**Exercise task:** Copy out the entries word for word, starting at the line that has "1827–1836 [374, 171]" and ending after the line that has "Return the [x, y]".

**Records:**
»»

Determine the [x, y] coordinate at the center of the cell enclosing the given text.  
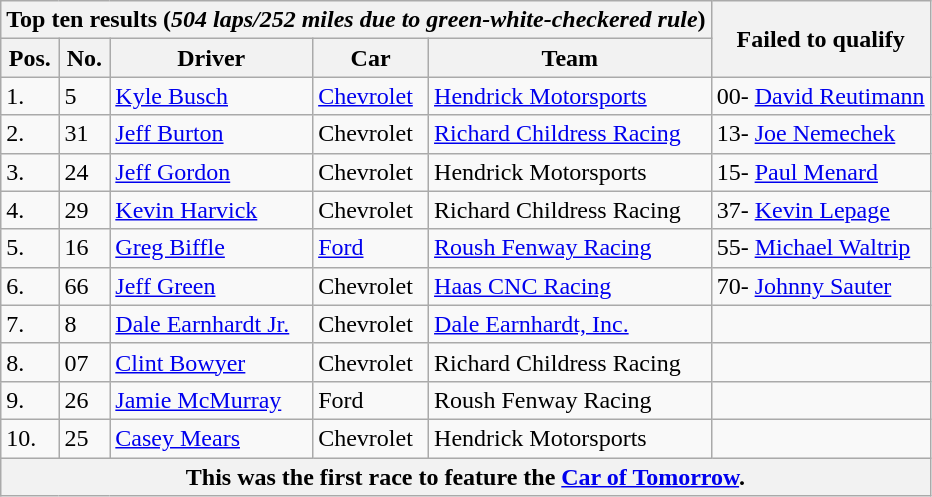
Casey Mears [212, 438]
Greg Biffle [212, 248]
Clint Bowyer [212, 362]
25 [84, 438]
Kyle Busch [212, 96]
4. [30, 210]
Failed to qualify [820, 39]
37- Kevin Lepage [820, 210]
31 [84, 134]
This was the first race to feature the Car of Tomorrow. [466, 477]
3. [30, 172]
70- Johnny Sauter [820, 286]
8 [84, 324]
29 [84, 210]
No. [84, 58]
55- Michael Waltrip [820, 248]
00- David Reutimann [820, 96]
15- Paul Menard [820, 172]
8. [30, 362]
Jeff Burton [212, 134]
10. [30, 438]
6. [30, 286]
2. [30, 134]
Pos. [30, 58]
24 [84, 172]
16 [84, 248]
Top ten results (504 laps/252 miles due to green-white-checkered rule) [356, 20]
1. [30, 96]
Dale Earnhardt, Inc. [570, 324]
Driver [212, 58]
26 [84, 400]
Car [371, 58]
5 [84, 96]
66 [84, 286]
Dale Earnhardt Jr. [212, 324]
Haas CNC Racing [570, 286]
07 [84, 362]
7. [30, 324]
13- Joe Nemechek [820, 134]
Jeff Gordon [212, 172]
Jamie McMurray [212, 400]
9. [30, 400]
Team [570, 58]
5. [30, 248]
Kevin Harvick [212, 210]
Jeff Green [212, 286]
For the text-containing cell, return its midpoint in (x, y) coordinate format. 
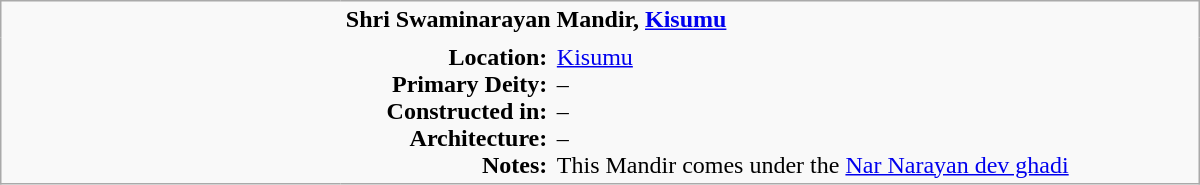
Location:Primary Deity:Constructed in:Architecture:Notes: (446, 110)
Shri Swaminarayan Mandir, Kisumu (770, 20)
Kisumu – – – This Mandir comes under the Nar Narayan dev ghadi (876, 110)
Return (x, y) of the center of cell containing provided text 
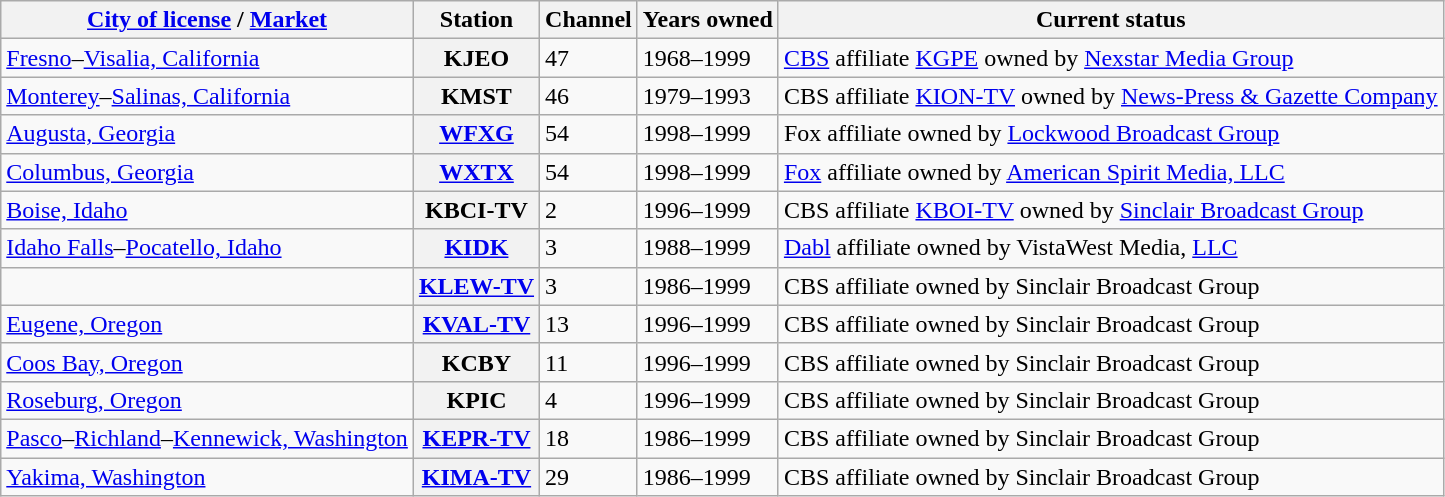
WXTX (476, 172)
Dabl affiliate owned by VistaWest Media, LLC (1110, 248)
Station (476, 20)
Years owned (708, 20)
Boise, Idaho (208, 210)
Yakima, Washington (208, 477)
Fox affiliate owned by Lockwood Broadcast Group (1110, 134)
18 (589, 438)
29 (589, 477)
Columbus, Georgia (208, 172)
Fox affiliate owned by American Spirit Media, LLC (1110, 172)
Channel (589, 20)
KIDK (476, 248)
Eugene, Oregon (208, 324)
KBCI-TV (476, 210)
CBS affiliate KBOI-TV owned by Sinclair Broadcast Group (1110, 210)
KVAL-TV (476, 324)
2 (589, 210)
1968–1999 (708, 58)
KCBY (476, 362)
Augusta, Georgia (208, 134)
47 (589, 58)
Monterey–Salinas, California (208, 96)
CBS affiliate KION-TV owned by News-Press & Gazette Company (1110, 96)
Fresno–Visalia, California (208, 58)
KIMA-TV (476, 477)
WFXG (476, 134)
11 (589, 362)
Idaho Falls–Pocatello, Idaho (208, 248)
46 (589, 96)
KJEO (476, 58)
Current status (1110, 20)
13 (589, 324)
CBS affiliate KGPE owned by Nexstar Media Group (1110, 58)
1988–1999 (708, 248)
1979–1993 (708, 96)
KPIC (476, 400)
KLEW-TV (476, 286)
City of license / Market (208, 20)
KEPR-TV (476, 438)
Pasco–Richland–Kennewick, Washington (208, 438)
4 (589, 400)
Coos Bay, Oregon (208, 362)
Roseburg, Oregon (208, 400)
KMST (476, 96)
Provide the [X, Y] coordinate of the cell's center where the given text is located.  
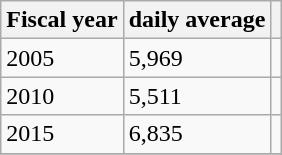
5,511 [197, 96]
2010 [62, 96]
daily average [197, 20]
6,835 [197, 134]
5,969 [197, 58]
2005 [62, 58]
2015 [62, 134]
Fiscal year [62, 20]
Detect which cell encompasses the target text, then output its [x, y] center coordinate. 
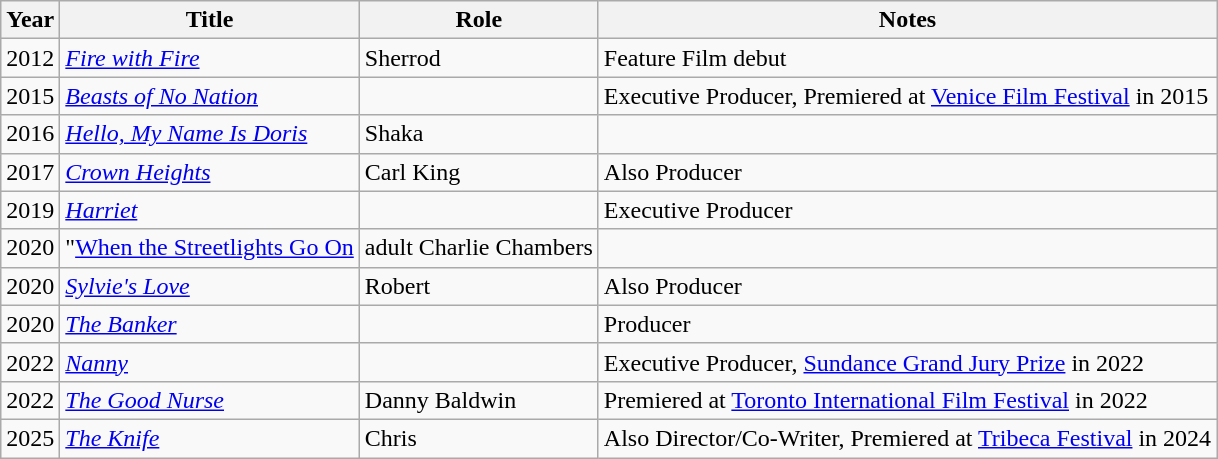
Producer [907, 324]
Danny Baldwin [478, 400]
Robert [478, 286]
Beasts of No Nation [210, 96]
The Good Nurse [210, 400]
Executive Producer, Sundance Grand Jury Prize in 2022 [907, 362]
Executive Producer [907, 210]
Carl King [478, 172]
"When the Streetlights Go On [210, 248]
Crown Heights [210, 172]
2012 [30, 58]
Executive Producer, Premiered at Venice Film Festival in 2015 [907, 96]
Title [210, 20]
Feature Film debut [907, 58]
Harriet [210, 210]
Year [30, 20]
Premiered at Toronto International Film Festival in 2022 [907, 400]
Also Director/Co-Writer, Premiered at Tribeca Festival in 2024 [907, 438]
Fire with Fire [210, 58]
Sherrod [478, 58]
2017 [30, 172]
2015 [30, 96]
Notes [907, 20]
2025 [30, 438]
Chris [478, 438]
Hello, My Name Is Doris [210, 134]
Nanny [210, 362]
2019 [30, 210]
The Banker [210, 324]
Sylvie's Love [210, 286]
Shaka [478, 134]
Role [478, 20]
adult Charlie Chambers [478, 248]
The Knife [210, 438]
2016 [30, 134]
Find where the given text appears and provide that cell's center as (x, y) coordinate. 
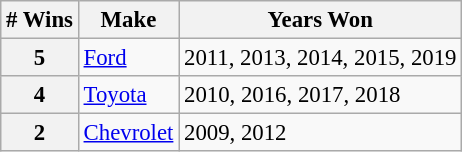
4 (40, 95)
Ford (128, 58)
Toyota (128, 95)
2 (40, 133)
# Wins (40, 20)
2010, 2016, 2017, 2018 (320, 95)
2009, 2012 (320, 133)
Make (128, 20)
2011, 2013, 2014, 2015, 2019 (320, 58)
5 (40, 58)
Years Won (320, 20)
Chevrolet (128, 133)
Return the (x, y) coordinate for the center point of the cell that contains the specified text.  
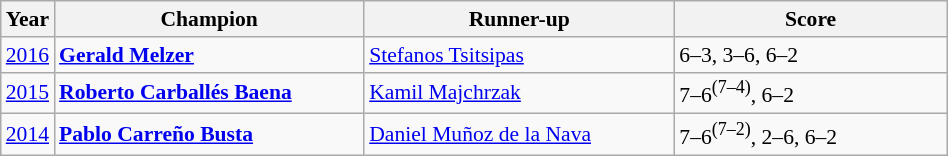
Year (28, 19)
Daniel Muñoz de la Nava (519, 134)
2015 (28, 92)
Champion (209, 19)
7–6(7–4), 6–2 (810, 92)
2016 (28, 55)
Gerald Melzer (209, 55)
Pablo Carreño Busta (209, 134)
Kamil Majchrzak (519, 92)
Roberto Carballés Baena (209, 92)
6–3, 3–6, 6–2 (810, 55)
2014 (28, 134)
Score (810, 19)
Stefanos Tsitsipas (519, 55)
Runner-up (519, 19)
7–6(7–2), 2–6, 6–2 (810, 134)
Pinpoint the cell where the given text exists, returning its (X, Y) midpoint coordinate. 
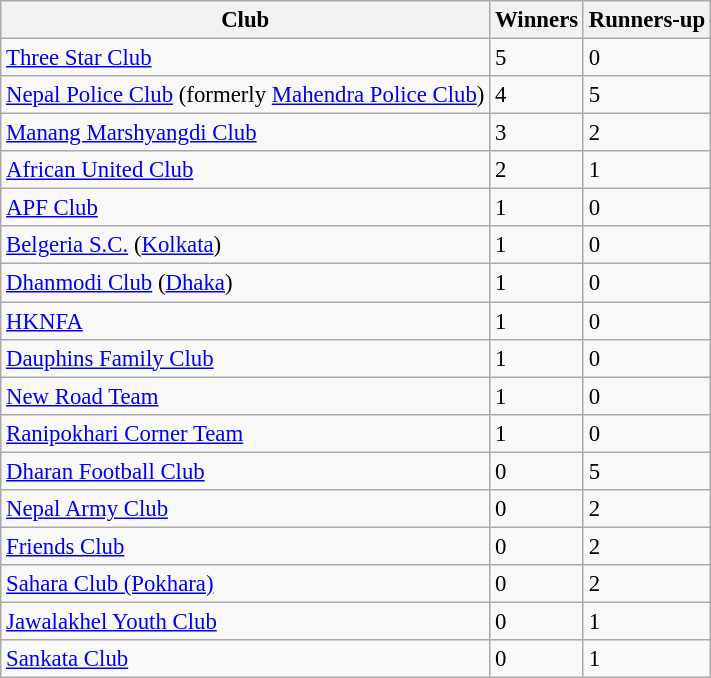
Nepal Army Club (246, 509)
Runners-up (646, 20)
Three Star Club (246, 58)
Manang Marshyangdi Club (246, 133)
HKNFA (246, 321)
African United Club (246, 170)
Friends Club (246, 546)
APF Club (246, 208)
Nepal Police Club (formerly Mahendra Police Club) (246, 95)
Club (246, 20)
Ranipokhari Corner Team (246, 433)
Belgeria S.C. (Kolkata) (246, 245)
Dharan Football Club (246, 471)
Jawalakhel Youth Club (246, 621)
Sahara Club (Pokhara) (246, 584)
Dauphins Family Club (246, 358)
4 (537, 95)
New Road Team (246, 396)
Sankata Club (246, 659)
Winners (537, 20)
Dhanmodi Club (Dhaka) (246, 283)
3 (537, 133)
Provide the (x, y) coordinate of the cell's center where the given text is located.  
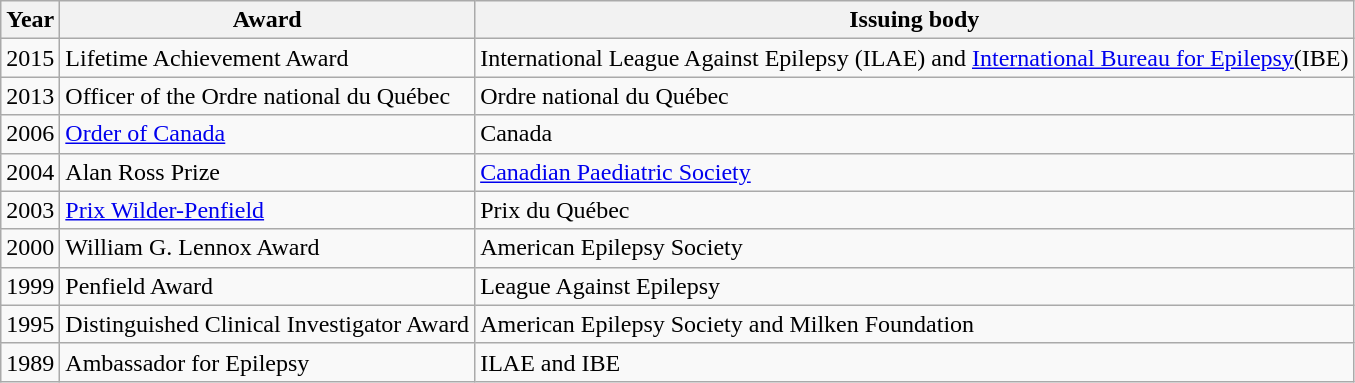
2013 (30, 96)
Ordre national du Québec (914, 96)
Award (268, 20)
2015 (30, 58)
Lifetime Achievement Award (268, 58)
Issuing body (914, 20)
1999 (30, 286)
1995 (30, 324)
William G. Lennox Award (268, 248)
2000 (30, 248)
American Epilepsy Society and Milken Foundation (914, 324)
American Epilepsy Society (914, 248)
1989 (30, 362)
Year (30, 20)
Canadian Paediatric Society (914, 172)
2004 (30, 172)
Ambassador for Epilepsy (268, 362)
ILAE and IBE (914, 362)
International League Against Epilepsy (ILAE) and International Bureau for Epilepsy(IBE) (914, 58)
Canada (914, 134)
League Against Epilepsy (914, 286)
Prix Wilder-Penfield (268, 210)
Prix du Québec (914, 210)
Penfield Award (268, 286)
Alan Ross Prize (268, 172)
2003 (30, 210)
Distinguished Clinical Investigator Award (268, 324)
Officer of the Ordre national du Québec (268, 96)
Order of Canada (268, 134)
2006 (30, 134)
Determine the [x, y] coordinate at the center of the cell enclosing the given text.  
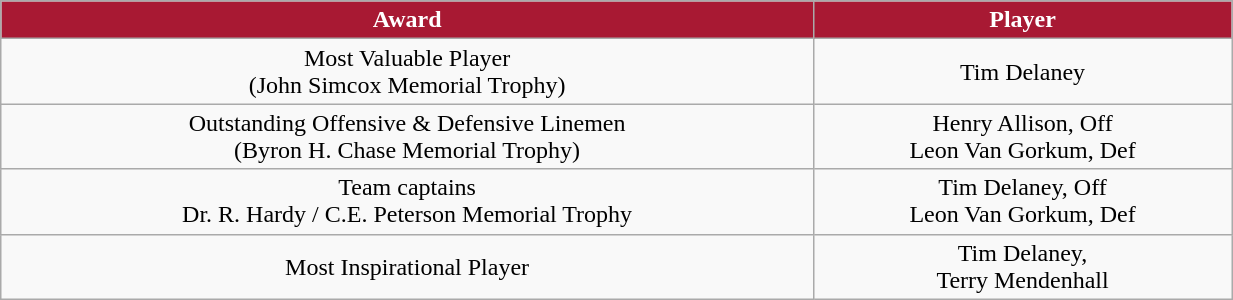
Henry Allison, OffLeon Van Gorkum, Def [1022, 136]
Tim Delaney, OffLeon Van Gorkum, Def [1022, 202]
Tim Delaney [1022, 72]
Outstanding Offensive & Defensive Linemen(Byron H. Chase Memorial Trophy) [408, 136]
Team captainsDr. R. Hardy / C.E. Peterson Memorial Trophy [408, 202]
Most Inspirational Player [408, 266]
Tim Delaney,Terry Mendenhall [1022, 266]
Most Valuable Player(John Simcox Memorial Trophy) [408, 72]
Award [408, 20]
Player [1022, 20]
Scan for the cell matching the given text and deliver its [x, y] coordinate at center. 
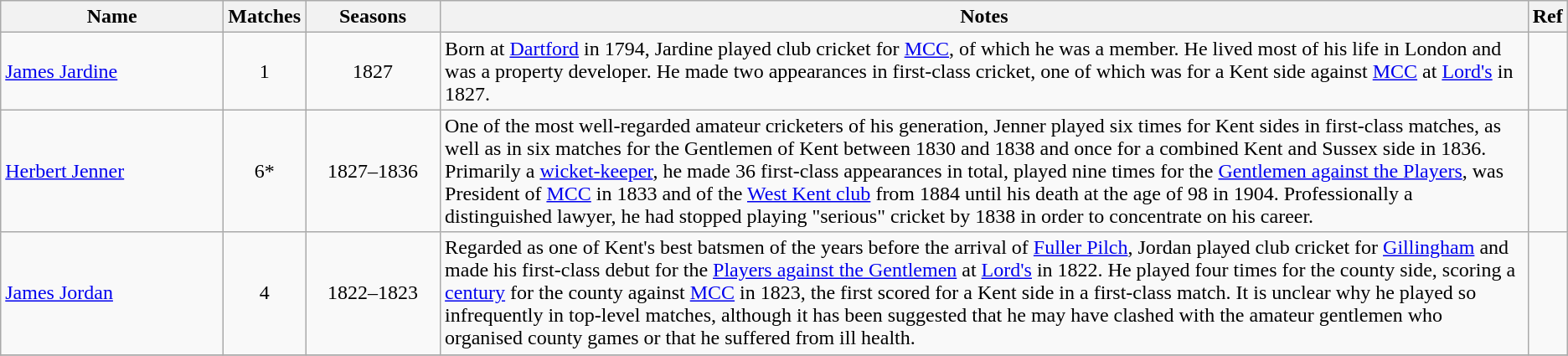
1827–1836 [374, 171]
Name [112, 17]
6* [265, 171]
1 [265, 71]
4 [265, 293]
Seasons [374, 17]
Ref [1548, 17]
1822–1823 [374, 293]
James Jordan [112, 293]
Herbert Jenner [112, 171]
James Jardine [112, 71]
1827 [374, 71]
Notes [985, 17]
Matches [265, 17]
Return the [x, y] coordinate for the center point of the cell that contains the specified text.  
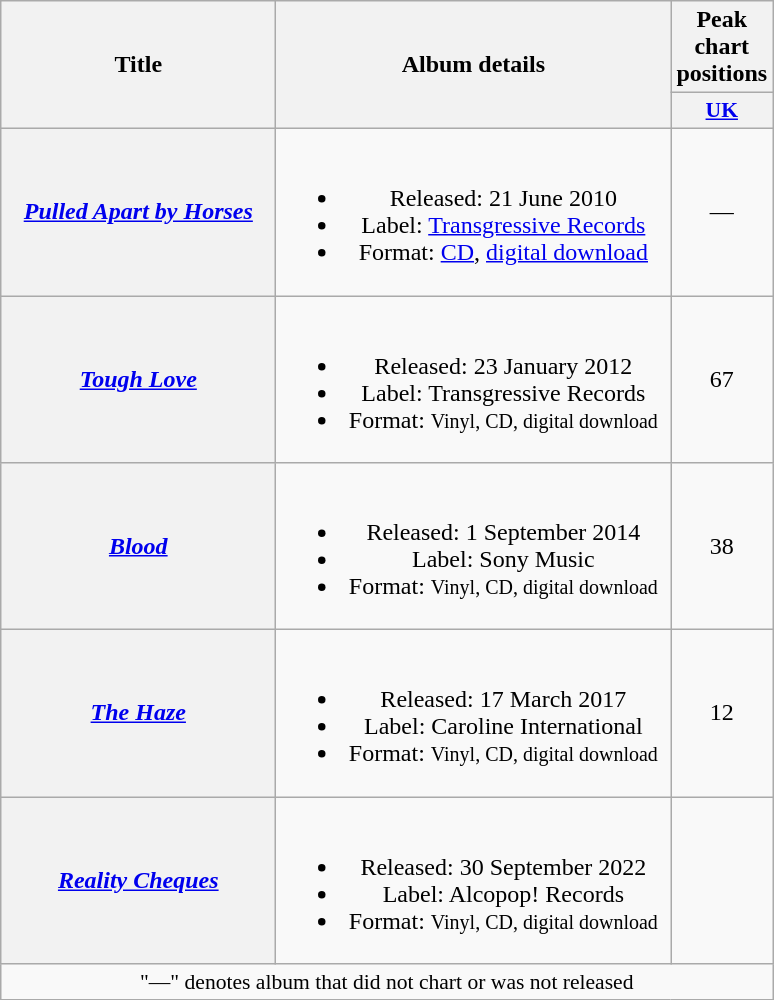
— [722, 212]
Album details [474, 65]
Pulled Apart by Horses [138, 212]
Released: 1 September 2014Label: Sony MusicFormat: Vinyl, CD, digital download [474, 546]
Released: 23 January 2012Label: Transgressive RecordsFormat: Vinyl, CD, digital download [474, 380]
Blood [138, 546]
38 [722, 546]
Tough Love [138, 380]
UK [722, 111]
Released: 17 March 2017Label: Caroline InternationalFormat: Vinyl, CD, digital download [474, 714]
Reality Cheques [138, 880]
67 [722, 380]
12 [722, 714]
"—" denotes album that did not chart or was not released [387, 982]
Title [138, 65]
Released: 21 June 2010Label: Transgressive RecordsFormat: CD, digital download [474, 212]
Peak chart positions [722, 47]
The Haze [138, 714]
Released: 30 September 2022Label: Alcopop! RecordsFormat: Vinyl, CD, digital download [474, 880]
Determine the [x, y] coordinate at the center of the cell enclosing the given text.  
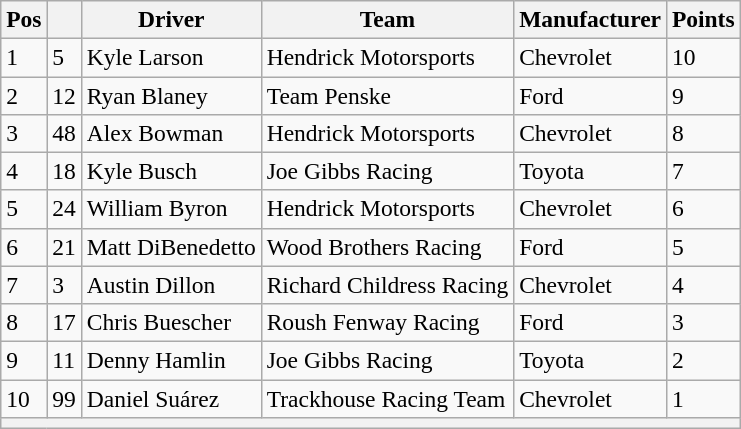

««

**Solution:**
1827–1836 [374, 171]
Name [112, 17]
6* [265, 171]
1 [265, 71]
4 [265, 293]
Seasons [374, 17]
Ref [1548, 17]
1822–1823 [374, 293]
James Jordan [112, 293]
Herbert Jenner [112, 171]
James Jardine [112, 71]
1827 [374, 71]
Notes [985, 17]
Matches [265, 17]
Return the [x, y] coordinate for the center point of the cell that contains the specified text.  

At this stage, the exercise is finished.